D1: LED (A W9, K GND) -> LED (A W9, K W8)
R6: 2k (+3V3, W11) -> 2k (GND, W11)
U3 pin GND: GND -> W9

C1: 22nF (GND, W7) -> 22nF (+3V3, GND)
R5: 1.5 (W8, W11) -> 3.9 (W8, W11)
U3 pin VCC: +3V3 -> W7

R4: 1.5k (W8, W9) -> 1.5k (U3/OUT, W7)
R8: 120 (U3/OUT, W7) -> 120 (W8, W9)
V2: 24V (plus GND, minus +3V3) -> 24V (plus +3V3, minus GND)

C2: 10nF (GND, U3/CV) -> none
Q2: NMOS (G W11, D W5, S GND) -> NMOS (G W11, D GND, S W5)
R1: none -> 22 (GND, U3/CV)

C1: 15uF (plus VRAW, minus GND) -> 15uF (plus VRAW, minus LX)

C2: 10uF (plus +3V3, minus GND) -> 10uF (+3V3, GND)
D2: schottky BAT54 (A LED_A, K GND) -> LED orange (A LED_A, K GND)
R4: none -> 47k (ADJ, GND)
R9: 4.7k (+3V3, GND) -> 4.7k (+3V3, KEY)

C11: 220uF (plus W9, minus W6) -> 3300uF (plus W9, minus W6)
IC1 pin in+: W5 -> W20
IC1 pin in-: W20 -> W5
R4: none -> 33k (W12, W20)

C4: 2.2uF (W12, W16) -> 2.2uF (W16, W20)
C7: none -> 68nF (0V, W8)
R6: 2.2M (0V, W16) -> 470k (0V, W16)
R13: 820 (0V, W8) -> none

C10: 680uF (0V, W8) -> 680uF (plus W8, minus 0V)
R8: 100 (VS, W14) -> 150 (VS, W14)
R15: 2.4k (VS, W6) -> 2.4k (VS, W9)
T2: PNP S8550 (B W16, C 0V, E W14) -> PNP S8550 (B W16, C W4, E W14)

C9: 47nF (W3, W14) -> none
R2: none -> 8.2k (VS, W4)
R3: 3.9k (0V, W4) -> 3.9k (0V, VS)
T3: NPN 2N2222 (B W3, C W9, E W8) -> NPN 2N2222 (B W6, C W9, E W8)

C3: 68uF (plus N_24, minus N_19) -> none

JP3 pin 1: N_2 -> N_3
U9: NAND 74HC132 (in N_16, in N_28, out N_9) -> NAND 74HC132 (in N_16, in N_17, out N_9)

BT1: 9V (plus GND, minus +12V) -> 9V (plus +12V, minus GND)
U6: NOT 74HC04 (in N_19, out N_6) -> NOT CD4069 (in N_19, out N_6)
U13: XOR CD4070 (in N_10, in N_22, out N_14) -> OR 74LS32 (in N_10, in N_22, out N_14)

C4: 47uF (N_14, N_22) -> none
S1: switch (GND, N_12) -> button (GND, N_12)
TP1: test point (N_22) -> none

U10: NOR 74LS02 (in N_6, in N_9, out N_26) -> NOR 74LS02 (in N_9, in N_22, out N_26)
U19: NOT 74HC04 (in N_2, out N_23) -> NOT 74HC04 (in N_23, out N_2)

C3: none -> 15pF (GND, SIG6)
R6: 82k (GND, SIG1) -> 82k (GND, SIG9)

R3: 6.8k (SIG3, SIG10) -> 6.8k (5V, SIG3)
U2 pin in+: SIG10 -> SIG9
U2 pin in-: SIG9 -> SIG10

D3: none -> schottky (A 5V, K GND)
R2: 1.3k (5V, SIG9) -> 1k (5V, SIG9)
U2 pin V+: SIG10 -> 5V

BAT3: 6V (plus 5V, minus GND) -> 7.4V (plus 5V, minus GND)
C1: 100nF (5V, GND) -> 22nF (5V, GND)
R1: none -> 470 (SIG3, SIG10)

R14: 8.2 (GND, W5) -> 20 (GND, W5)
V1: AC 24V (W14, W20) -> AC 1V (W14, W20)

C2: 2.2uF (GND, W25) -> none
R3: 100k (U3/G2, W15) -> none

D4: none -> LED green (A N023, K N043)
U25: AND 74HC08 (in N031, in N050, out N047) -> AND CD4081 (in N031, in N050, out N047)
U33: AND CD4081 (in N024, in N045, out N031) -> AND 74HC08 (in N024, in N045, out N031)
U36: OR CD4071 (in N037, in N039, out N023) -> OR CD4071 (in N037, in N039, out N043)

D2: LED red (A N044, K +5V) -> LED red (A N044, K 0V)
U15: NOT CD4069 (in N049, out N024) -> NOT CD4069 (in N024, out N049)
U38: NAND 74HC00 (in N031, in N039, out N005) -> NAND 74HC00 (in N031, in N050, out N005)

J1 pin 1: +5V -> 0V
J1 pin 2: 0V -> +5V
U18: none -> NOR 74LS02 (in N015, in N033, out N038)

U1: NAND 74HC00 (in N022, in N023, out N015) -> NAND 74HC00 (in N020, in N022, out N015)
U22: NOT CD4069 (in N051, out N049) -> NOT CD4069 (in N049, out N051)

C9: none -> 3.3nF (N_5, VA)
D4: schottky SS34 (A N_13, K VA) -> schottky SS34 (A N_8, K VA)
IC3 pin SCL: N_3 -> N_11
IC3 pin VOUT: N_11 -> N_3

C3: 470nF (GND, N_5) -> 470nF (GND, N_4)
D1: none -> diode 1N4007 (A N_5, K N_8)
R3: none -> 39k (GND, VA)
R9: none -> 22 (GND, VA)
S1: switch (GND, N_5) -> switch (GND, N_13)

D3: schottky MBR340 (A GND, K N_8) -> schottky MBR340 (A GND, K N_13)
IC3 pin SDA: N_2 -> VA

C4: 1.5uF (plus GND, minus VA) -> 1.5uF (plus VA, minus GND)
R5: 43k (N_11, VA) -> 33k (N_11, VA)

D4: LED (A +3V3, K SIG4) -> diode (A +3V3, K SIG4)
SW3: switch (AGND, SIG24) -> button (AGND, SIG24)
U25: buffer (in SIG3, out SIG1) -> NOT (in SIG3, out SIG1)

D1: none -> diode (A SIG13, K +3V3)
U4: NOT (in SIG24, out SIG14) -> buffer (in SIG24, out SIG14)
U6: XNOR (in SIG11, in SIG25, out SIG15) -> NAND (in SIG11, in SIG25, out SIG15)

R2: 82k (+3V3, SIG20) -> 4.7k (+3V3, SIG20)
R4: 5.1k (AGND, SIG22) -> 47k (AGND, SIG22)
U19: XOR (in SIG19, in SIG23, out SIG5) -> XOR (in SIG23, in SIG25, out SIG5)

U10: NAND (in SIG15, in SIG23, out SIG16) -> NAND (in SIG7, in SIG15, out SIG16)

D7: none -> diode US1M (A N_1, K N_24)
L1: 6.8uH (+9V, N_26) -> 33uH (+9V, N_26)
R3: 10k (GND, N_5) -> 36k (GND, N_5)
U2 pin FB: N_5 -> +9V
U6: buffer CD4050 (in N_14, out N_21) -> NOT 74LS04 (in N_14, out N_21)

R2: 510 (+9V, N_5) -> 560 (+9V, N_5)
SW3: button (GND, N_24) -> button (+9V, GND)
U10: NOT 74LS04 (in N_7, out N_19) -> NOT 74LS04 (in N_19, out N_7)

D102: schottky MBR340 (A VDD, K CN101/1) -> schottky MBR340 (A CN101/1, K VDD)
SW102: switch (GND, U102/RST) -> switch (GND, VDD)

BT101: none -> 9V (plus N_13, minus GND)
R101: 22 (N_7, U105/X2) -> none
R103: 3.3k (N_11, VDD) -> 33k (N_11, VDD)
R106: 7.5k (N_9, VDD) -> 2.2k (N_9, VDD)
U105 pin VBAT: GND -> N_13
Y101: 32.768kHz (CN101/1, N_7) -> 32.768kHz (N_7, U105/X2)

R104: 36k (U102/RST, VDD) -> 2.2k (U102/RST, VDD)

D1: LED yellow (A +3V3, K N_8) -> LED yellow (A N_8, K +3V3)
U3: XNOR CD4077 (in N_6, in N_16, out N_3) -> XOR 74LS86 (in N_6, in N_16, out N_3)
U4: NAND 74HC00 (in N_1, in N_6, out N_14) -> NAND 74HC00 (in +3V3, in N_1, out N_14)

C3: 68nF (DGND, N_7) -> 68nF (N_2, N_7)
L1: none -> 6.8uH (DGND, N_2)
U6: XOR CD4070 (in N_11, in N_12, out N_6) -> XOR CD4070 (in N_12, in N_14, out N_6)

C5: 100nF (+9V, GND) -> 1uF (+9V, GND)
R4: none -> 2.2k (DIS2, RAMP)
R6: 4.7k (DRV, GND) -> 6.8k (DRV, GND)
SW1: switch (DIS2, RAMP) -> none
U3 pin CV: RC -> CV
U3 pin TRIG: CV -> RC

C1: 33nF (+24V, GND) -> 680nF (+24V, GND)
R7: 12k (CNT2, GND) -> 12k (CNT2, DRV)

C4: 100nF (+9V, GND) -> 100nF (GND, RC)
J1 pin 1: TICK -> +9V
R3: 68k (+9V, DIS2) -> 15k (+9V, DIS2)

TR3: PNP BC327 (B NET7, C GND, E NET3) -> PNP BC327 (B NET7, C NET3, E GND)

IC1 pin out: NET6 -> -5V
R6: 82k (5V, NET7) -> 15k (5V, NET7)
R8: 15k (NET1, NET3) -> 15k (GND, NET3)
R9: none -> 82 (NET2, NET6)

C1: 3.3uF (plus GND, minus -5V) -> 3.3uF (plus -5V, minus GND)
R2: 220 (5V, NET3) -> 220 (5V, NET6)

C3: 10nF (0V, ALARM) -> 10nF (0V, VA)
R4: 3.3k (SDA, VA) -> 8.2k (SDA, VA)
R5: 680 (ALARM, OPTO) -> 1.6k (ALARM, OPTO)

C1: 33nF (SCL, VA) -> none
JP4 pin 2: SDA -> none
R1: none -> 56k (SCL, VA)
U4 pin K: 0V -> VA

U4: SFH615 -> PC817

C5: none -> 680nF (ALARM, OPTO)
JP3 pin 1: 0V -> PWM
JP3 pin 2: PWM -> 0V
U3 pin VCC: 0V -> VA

• PROBLEM DETAILS
What is the number of lines in the listing that contain the word "ALARM"? Give that number and nothing else.

• FINISHED EXERCISE
3